--- START ---
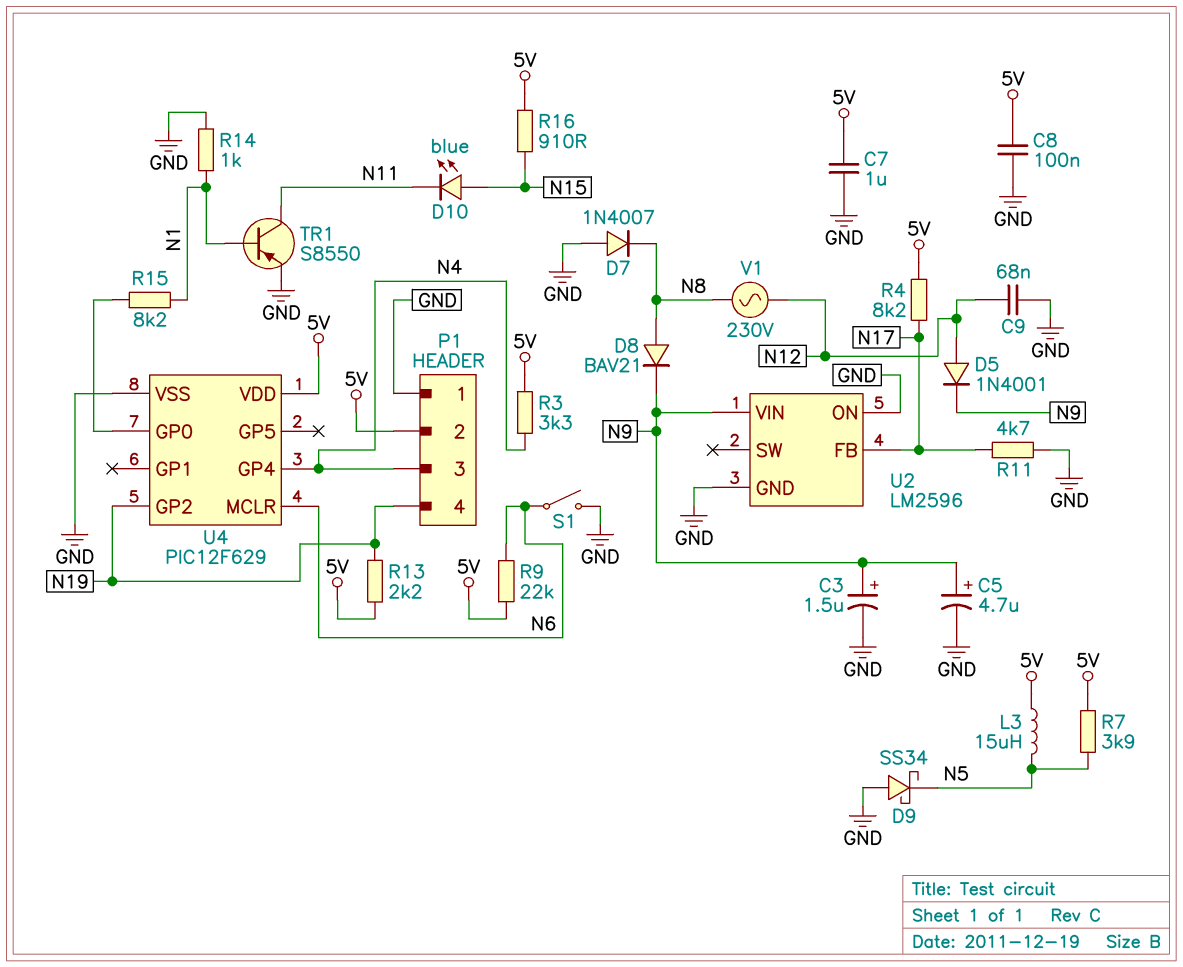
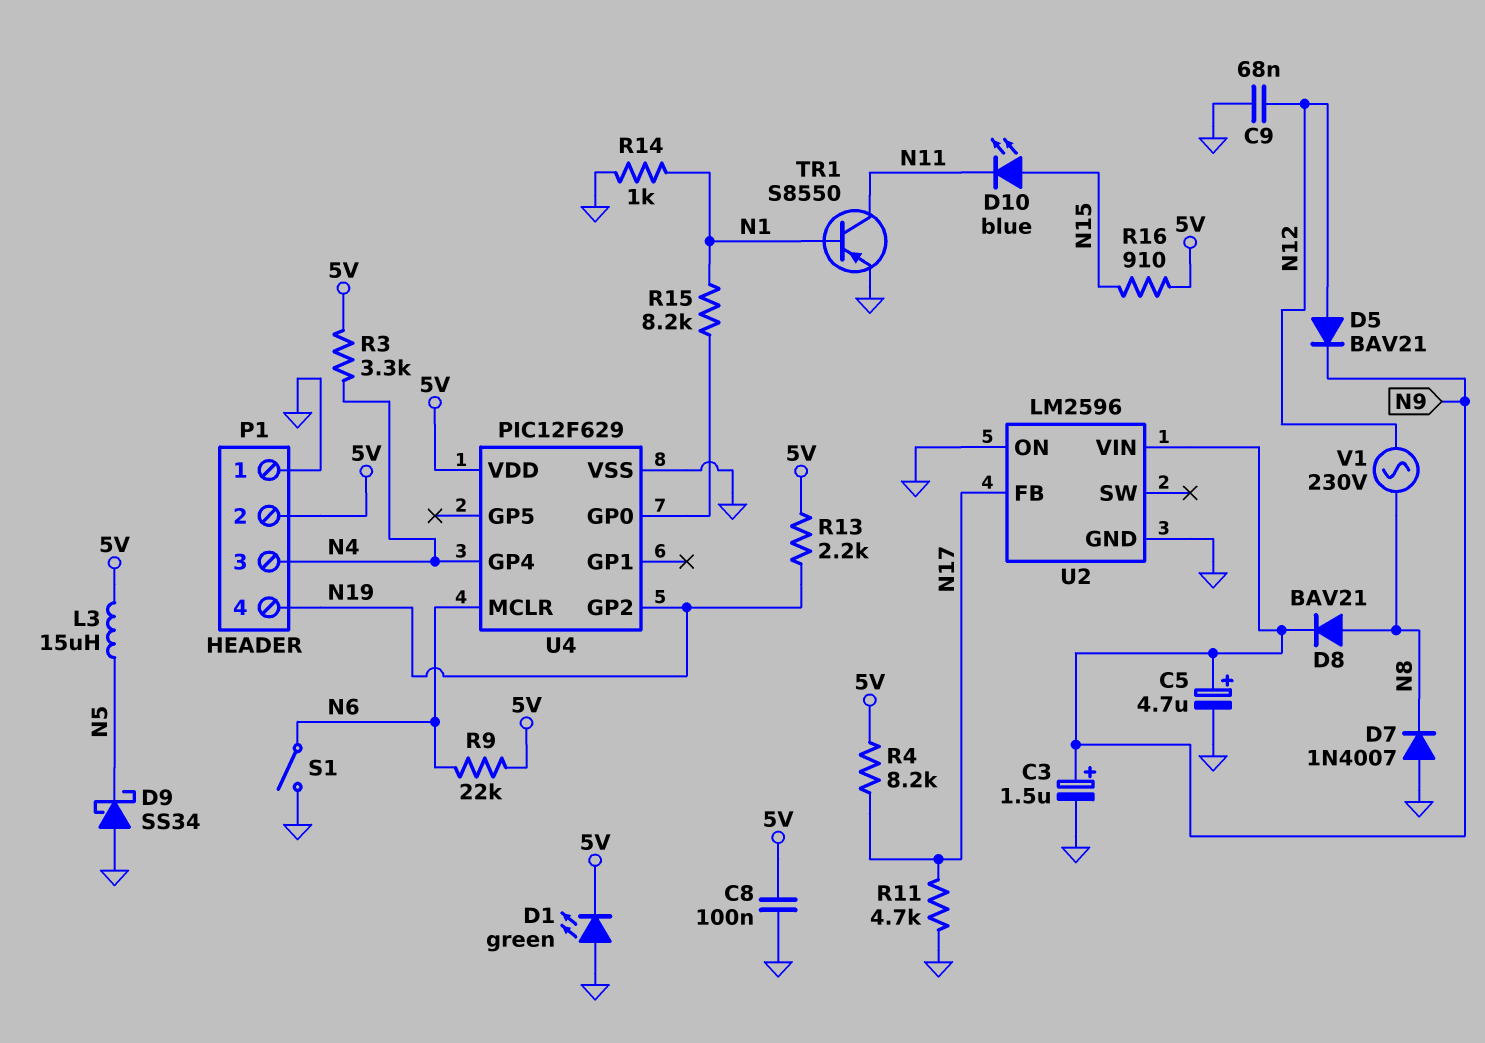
C7: 1uF (5V, GND) -> none
D1: none -> LED green (A GND, K 5V)
D5: diode 1N4001 (A N12, K N9) -> diode BAV21 (A N12, K N9)
R7: 3.9k (5V, N5) -> none

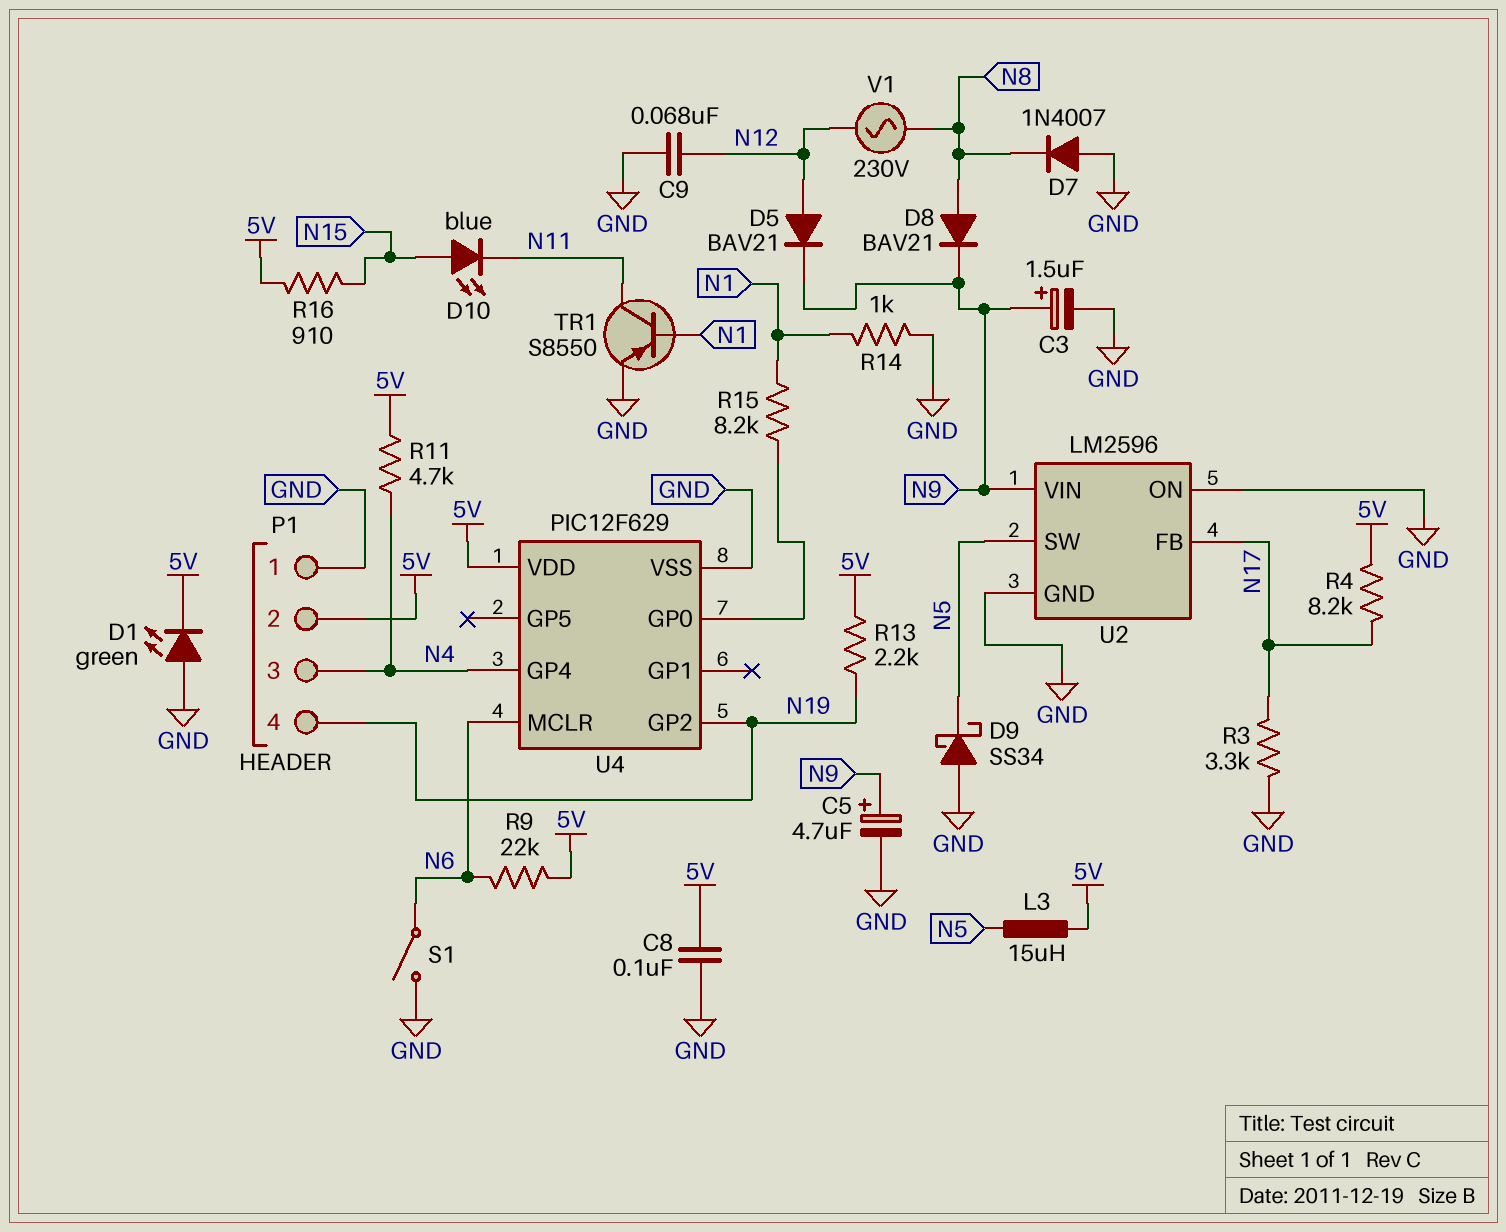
R3: 3.3k (5V, N4) -> 3.3k (GND, N17)
R11: 4.7k (GND, N17) -> 4.7k (5V, N4)
U2 pin SW: none -> N5

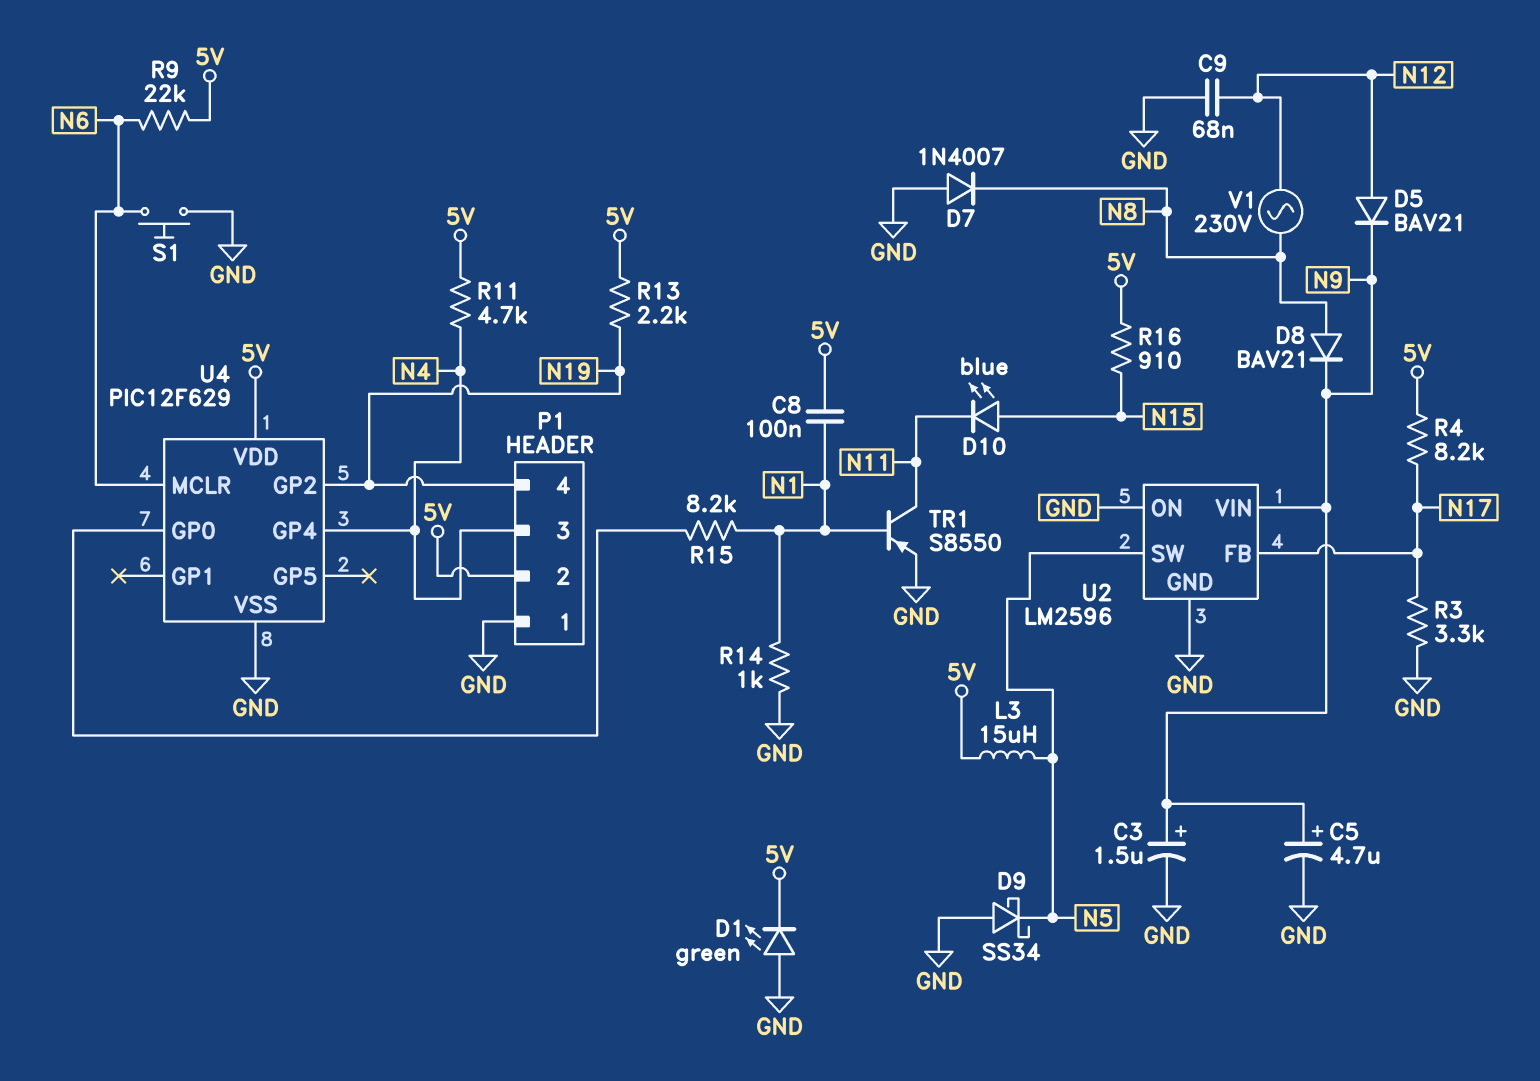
C8: 100nF (5V, GND) -> 100nF (5V, N1)
S1: switch (GND, N6) -> button (GND, N6)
--- END ---
Take the line containing "D1: none -> LED green (A GND, K 5V)" and every line after it through the end of the data, and write them out exactly, with no pictures.

Exercise output –
D1: none -> LED green (A GND, K 5V)
D5: diode 1N4001 (A N12, K N9) -> diode BAV21 (A N12, K N9)
R7: 3.9k (5V, N5) -> none

R3: 3.3k (5V, N4) -> 3.3k (GND, N17)
R11: 4.7k (GND, N17) -> 4.7k (5V, N4)
U2 pin SW: none -> N5

C8: 100nF (5V, GND) -> 100nF (5V, N1)
S1: switch (GND, N6) -> button (GND, N6)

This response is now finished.